ACTIVITY:
The full set of records below is to be reproduced without a single alteration.

-- -- --

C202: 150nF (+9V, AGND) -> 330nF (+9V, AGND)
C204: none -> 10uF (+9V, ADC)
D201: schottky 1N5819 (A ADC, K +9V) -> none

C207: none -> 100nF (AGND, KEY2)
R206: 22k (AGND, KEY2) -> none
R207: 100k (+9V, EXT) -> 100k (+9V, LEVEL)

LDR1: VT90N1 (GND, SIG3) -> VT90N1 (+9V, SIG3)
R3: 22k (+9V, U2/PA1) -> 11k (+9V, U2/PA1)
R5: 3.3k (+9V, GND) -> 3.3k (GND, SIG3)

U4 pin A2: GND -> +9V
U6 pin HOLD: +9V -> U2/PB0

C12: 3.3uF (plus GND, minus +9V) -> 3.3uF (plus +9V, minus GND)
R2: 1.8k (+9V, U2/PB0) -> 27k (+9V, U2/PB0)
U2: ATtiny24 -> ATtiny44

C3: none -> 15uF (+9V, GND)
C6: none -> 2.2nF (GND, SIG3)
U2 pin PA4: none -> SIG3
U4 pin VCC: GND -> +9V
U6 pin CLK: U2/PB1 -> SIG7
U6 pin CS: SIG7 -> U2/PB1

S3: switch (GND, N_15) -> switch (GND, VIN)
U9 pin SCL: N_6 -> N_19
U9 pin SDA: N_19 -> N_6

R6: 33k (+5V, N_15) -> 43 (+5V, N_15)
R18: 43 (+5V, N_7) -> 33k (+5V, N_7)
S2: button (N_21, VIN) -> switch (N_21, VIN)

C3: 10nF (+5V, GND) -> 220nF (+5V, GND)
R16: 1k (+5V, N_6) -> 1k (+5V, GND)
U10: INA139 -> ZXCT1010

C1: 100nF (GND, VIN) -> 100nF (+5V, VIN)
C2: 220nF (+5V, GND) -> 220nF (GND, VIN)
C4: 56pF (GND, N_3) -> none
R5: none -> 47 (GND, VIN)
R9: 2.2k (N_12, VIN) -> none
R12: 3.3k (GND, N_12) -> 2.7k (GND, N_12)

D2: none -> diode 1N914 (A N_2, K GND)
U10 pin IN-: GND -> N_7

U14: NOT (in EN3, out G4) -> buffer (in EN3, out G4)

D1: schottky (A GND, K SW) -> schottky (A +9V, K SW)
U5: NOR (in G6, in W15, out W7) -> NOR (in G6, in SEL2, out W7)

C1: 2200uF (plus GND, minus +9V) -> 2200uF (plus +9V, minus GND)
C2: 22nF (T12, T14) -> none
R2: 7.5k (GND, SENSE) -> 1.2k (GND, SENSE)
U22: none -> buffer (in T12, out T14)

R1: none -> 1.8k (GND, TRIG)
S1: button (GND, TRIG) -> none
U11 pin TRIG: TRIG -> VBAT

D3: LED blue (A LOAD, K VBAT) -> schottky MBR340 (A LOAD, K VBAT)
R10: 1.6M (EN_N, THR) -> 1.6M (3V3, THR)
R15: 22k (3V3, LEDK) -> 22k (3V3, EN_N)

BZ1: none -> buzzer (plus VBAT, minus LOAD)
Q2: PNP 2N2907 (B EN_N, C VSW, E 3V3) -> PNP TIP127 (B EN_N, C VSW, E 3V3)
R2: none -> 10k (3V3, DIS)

-- -- --

OUTPUT:
C202: 150nF (+9V, AGND) -> 330nF (+9V, AGND)
C204: none -> 10uF (+9V, ADC)
D201: schottky 1N5819 (A ADC, K +9V) -> none

C207: none -> 100nF (AGND, KEY2)
R206: 22k (AGND, KEY2) -> none
R207: 100k (+9V, EXT) -> 100k (+9V, LEVEL)

LDR1: VT90N1 (GND, SIG3) -> VT90N1 (+9V, SIG3)
R3: 22k (+9V, U2/PA1) -> 11k (+9V, U2/PA1)
R5: 3.3k (+9V, GND) -> 3.3k (GND, SIG3)

U4 pin A2: GND -> +9V
U6 pin HOLD: +9V -> U2/PB0

C12: 3.3uF (plus GND, minus +9V) -> 3.3uF (plus +9V, minus GND)
R2: 1.8k (+9V, U2/PB0) -> 27k (+9V, U2/PB0)
U2: ATtiny24 -> ATtiny44

C3: none -> 15uF (+9V, GND)
C6: none -> 2.2nF (GND, SIG3)
U2 pin PA4: none -> SIG3
U4 pin VCC: GND -> +9V
U6 pin CLK: U2/PB1 -> SIG7
U6 pin CS: SIG7 -> U2/PB1

S3: switch (GND, N_15) -> switch (GND, VIN)
U9 pin SCL: N_6 -> N_19
U9 pin SDA: N_19 -> N_6

R6: 33k (+5V, N_15) -> 43 (+5V, N_15)
R18: 43 (+5V, N_7) -> 33k (+5V, N_7)
S2: button (N_21, VIN) -> switch (N_21, VIN)

C3: 10nF (+5V, GND) -> 220nF (+5V, GND)
R16: 1k (+5V, N_6) -> 1k (+5V, GND)
U10: INA139 -> ZXCT1010

C1: 100nF (GND, VIN) -> 100nF (+5V, VIN)
C2: 220nF (+5V, GND) -> 220nF (GND, VIN)
C4: 56pF (GND, N_3) -> none
R5: none -> 47 (GND, VIN)
R9: 2.2k (N_12, VIN) -> none
R12: 3.3k (GND, N_12) -> 2.7k (GND, N_12)

D2: none -> diode 1N914 (A N_2, K GND)
U10 pin IN-: GND -> N_7

U14: NOT (in EN3, out G4) -> buffer (in EN3, out G4)

D1: schottky (A GND, K SW) -> schottky (A +9V, K SW)
U5: NOR (in G6, in W15, out W7) -> NOR (in G6, in SEL2, out W7)

C1: 2200uF (plus GND, minus +9V) -> 2200uF (plus +9V, minus GND)
C2: 22nF (T12, T14) -> none
R2: 7.5k (GND, SENSE) -> 1.2k (GND, SENSE)
U22: none -> buffer (in T12, out T14)

R1: none -> 1.8k (GND, TRIG)
S1: button (GND, TRIG) -> none
U11 pin TRIG: TRIG -> VBAT

D3: LED blue (A LOAD, K VBAT) -> schottky MBR340 (A LOAD, K VBAT)
R10: 1.6M (EN_N, THR) -> 1.6M (3V3, THR)
R15: 22k (3V3, LEDK) -> 22k (3V3, EN_N)

BZ1: none -> buzzer (plus VBAT, minus LOAD)
Q2: PNP 2N2907 (B EN_N, C VSW, E 3V3) -> PNP TIP127 (B EN_N, C VSW, E 3V3)
R2: none -> 10k (3V3, DIS)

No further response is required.